EXERCISE GOAL →
Images are not part of the copy; write out the rest of the data exactly as given.
EXTRACTED ENTRIES Block Start
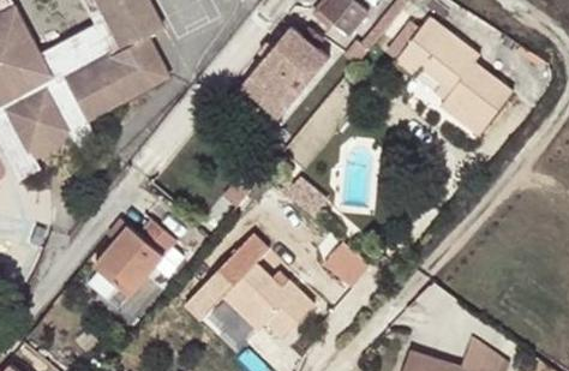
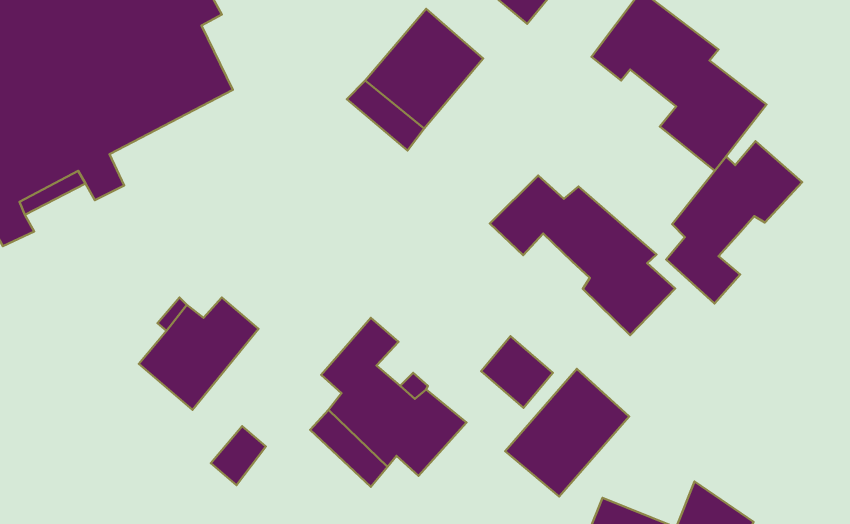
building: none -> [666,141,802,304]
building: none -> [490,175,675,335]
building: none -> [505,369,629,496]

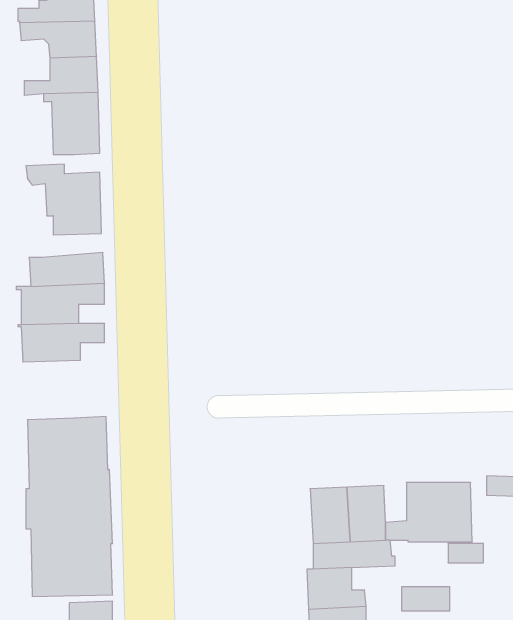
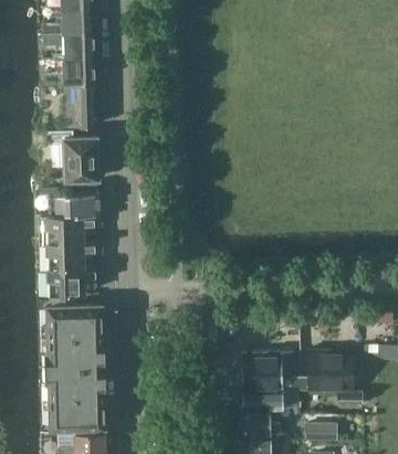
building: none -> [42,266,102,295]

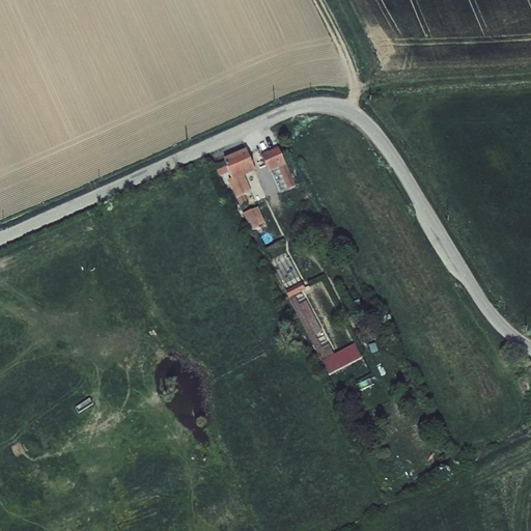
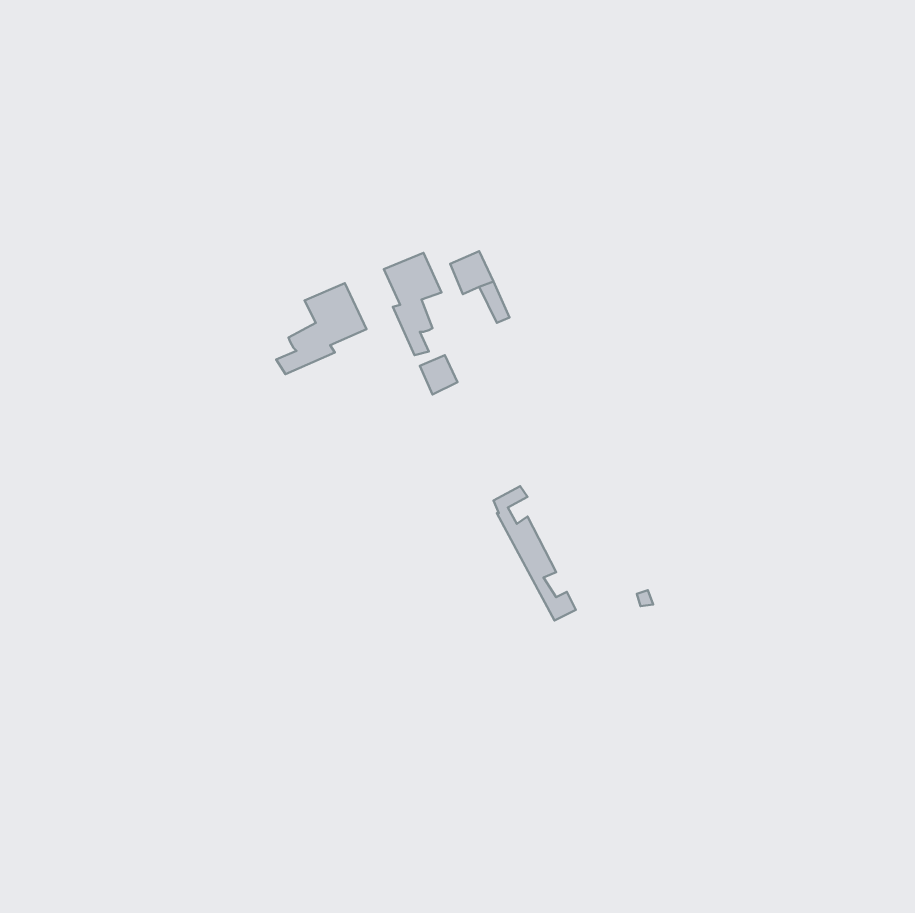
building: none -> [276,283,367,374]
building: [320,341,363,373] -> none

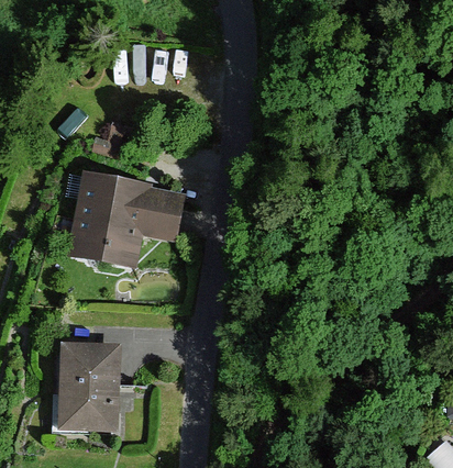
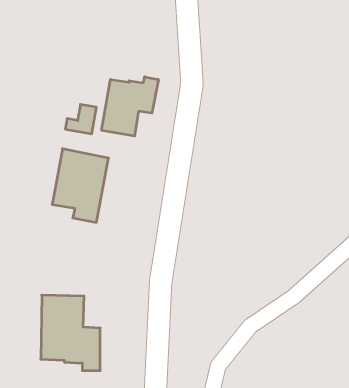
building: none -> [102,77,158,136]
building: [141,197,177,232] -> none

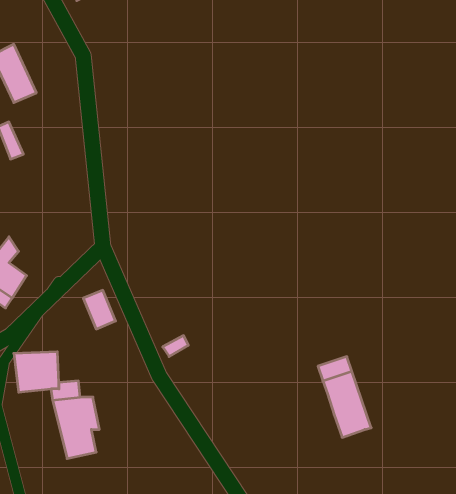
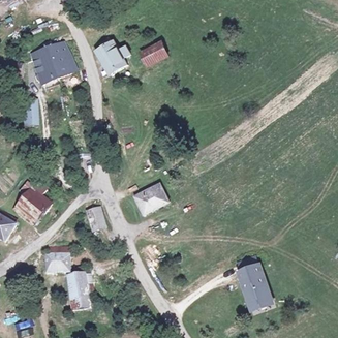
building: none -> [41,41,76,81]
building: none -> [139,41,168,67]
building: none -> [94,42,129,73]
building: none -> [133,182,165,211]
EXTRACTED ENTRIES Block End
THE ANSWER →
building: none -> [666,141,802,304]
building: none -> [490,175,675,335]
building: none -> [505,369,629,496]

building: none -> [42,266,102,295]

building: none -> [276,283,367,374]
building: [320,341,363,373] -> none

building: none -> [102,77,158,136]
building: [141,197,177,232] -> none

building: none -> [41,41,76,81]
building: none -> [139,41,168,67]
building: none -> [94,42,129,73]
building: none -> [133,182,165,211]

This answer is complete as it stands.